▶ [Task to carry out]: Beginning at the line that mentions "(455, 215) = (431, 142): orange", retype the rest of the records below exactly. Pictures are not part of the copy.

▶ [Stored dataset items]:
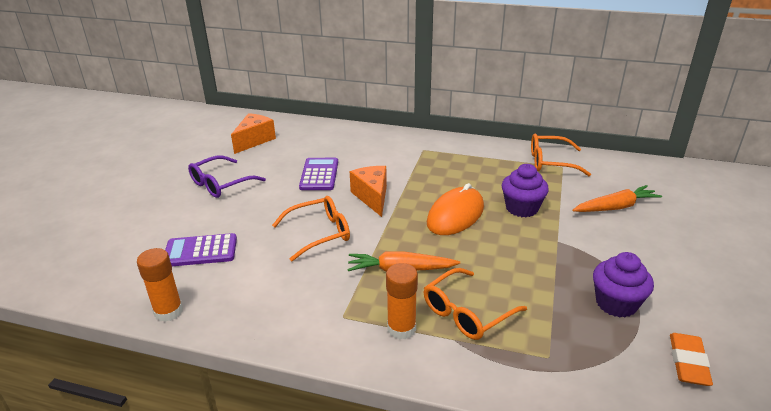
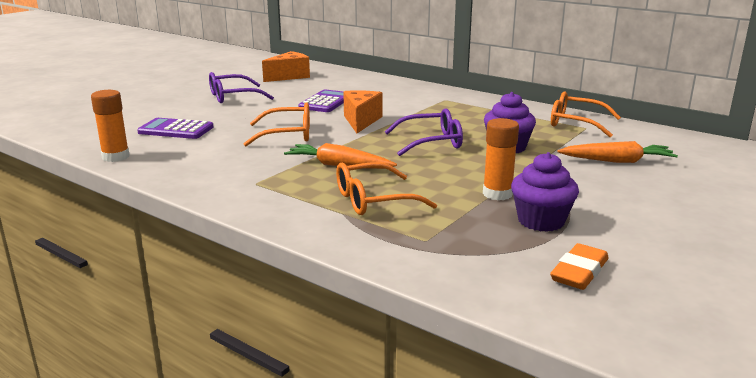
camera: 20 degrees right, 10 degrees down
(401, 328) = (300, 198): orange glue stick -> orange glue stick (497, 194)
(455, 215) = (431, 142): orange mouse -> purple glasses

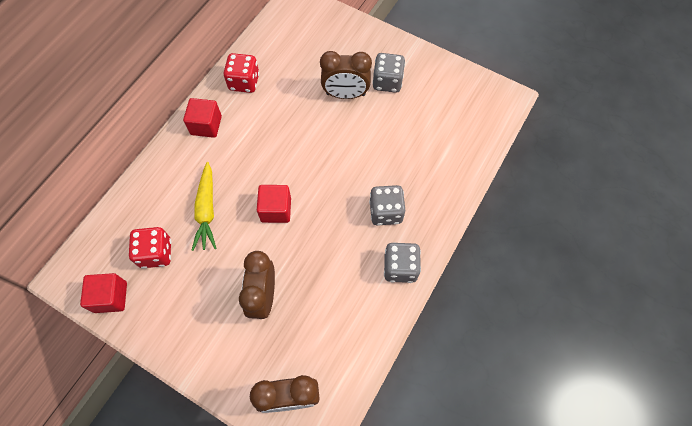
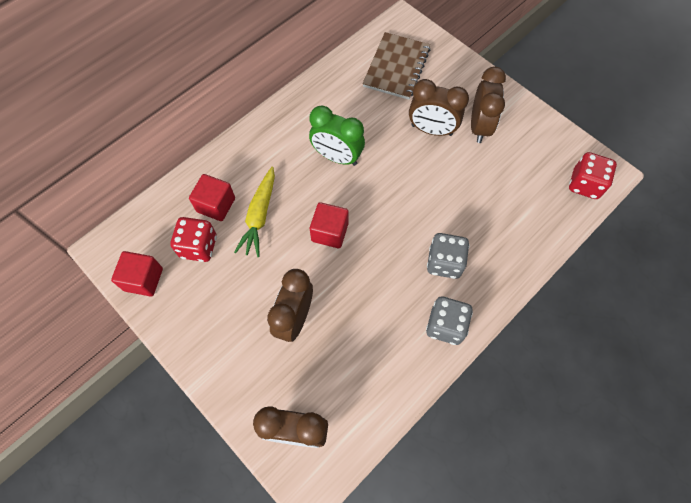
camera: 15 degrees right, 0 degrees up
(206, 125) = (280, 130): red cube -> red cube (216, 205)
(244, 82) = (329, 94): red dice -> red dice (585, 184)
(265, 139) = (337, 157): none -> green clock
(299, 43) = (396, 67): none -> brown notebook
(387, 82) = (479, 126): grey dice -> brown clock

▶ [Answer below]:
(455, 215) = (431, 142): orange mouse -> purple glasses

camera: 15 degrees right, 0 degrees up
(206, 125) = (280, 130): red cube -> red cube (216, 205)
(244, 82) = (329, 94): red dice -> red dice (585, 184)
(265, 139) = (337, 157): none -> green clock
(299, 43) = (396, 67): none -> brown notebook
(387, 82) = (479, 126): grey dice -> brown clock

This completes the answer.